BEGIN Input material
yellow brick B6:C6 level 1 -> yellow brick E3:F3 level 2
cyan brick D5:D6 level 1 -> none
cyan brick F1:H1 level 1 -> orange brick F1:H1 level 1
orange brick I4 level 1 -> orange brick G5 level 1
END Input material
BEGIN Input material
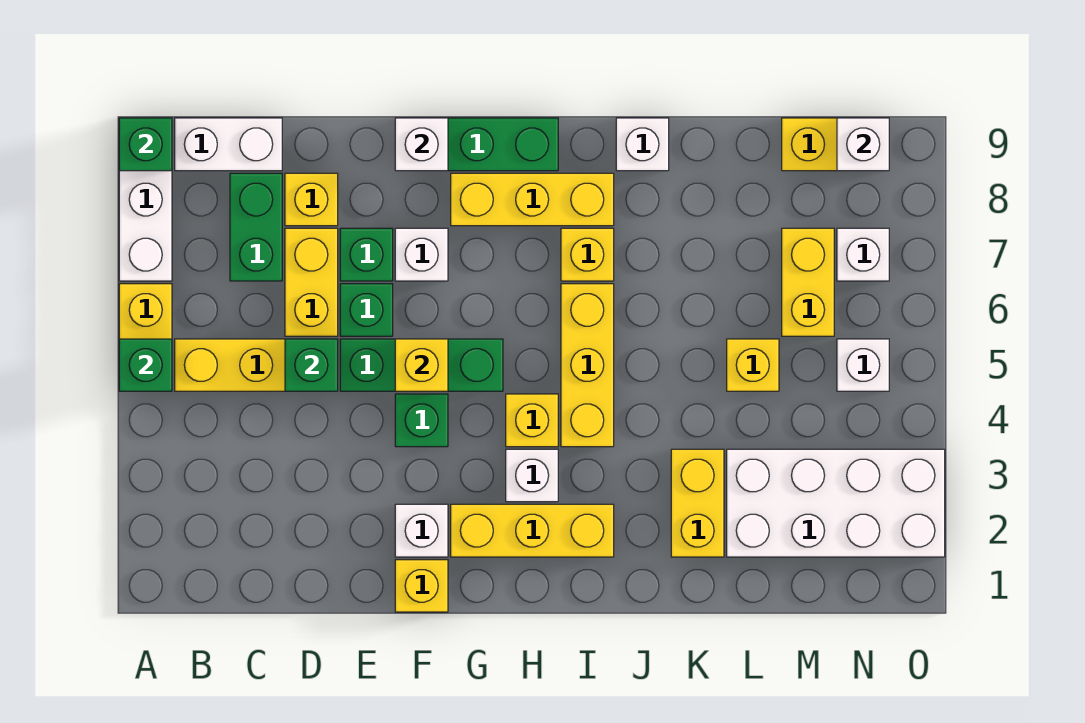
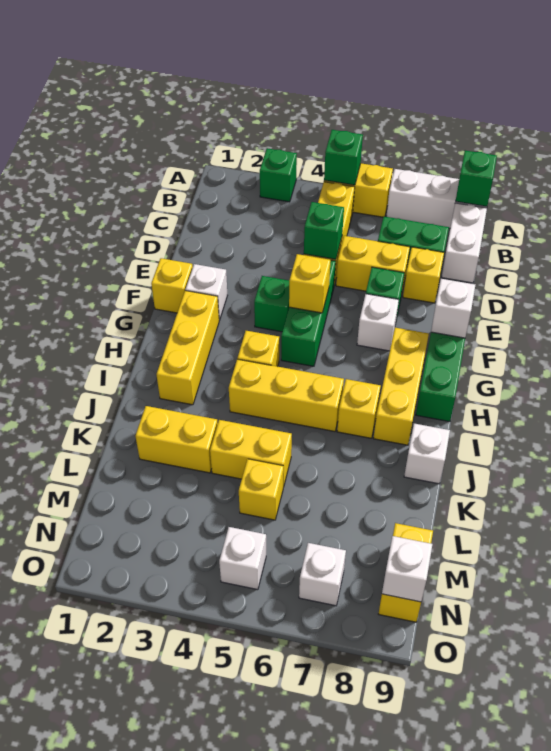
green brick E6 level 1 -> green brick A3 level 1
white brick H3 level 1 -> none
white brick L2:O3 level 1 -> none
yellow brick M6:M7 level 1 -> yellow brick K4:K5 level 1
END Input material
- Problem statement: Determine how many lines of the records contain the word "orange". Reply with the number by itself.

- Result: 2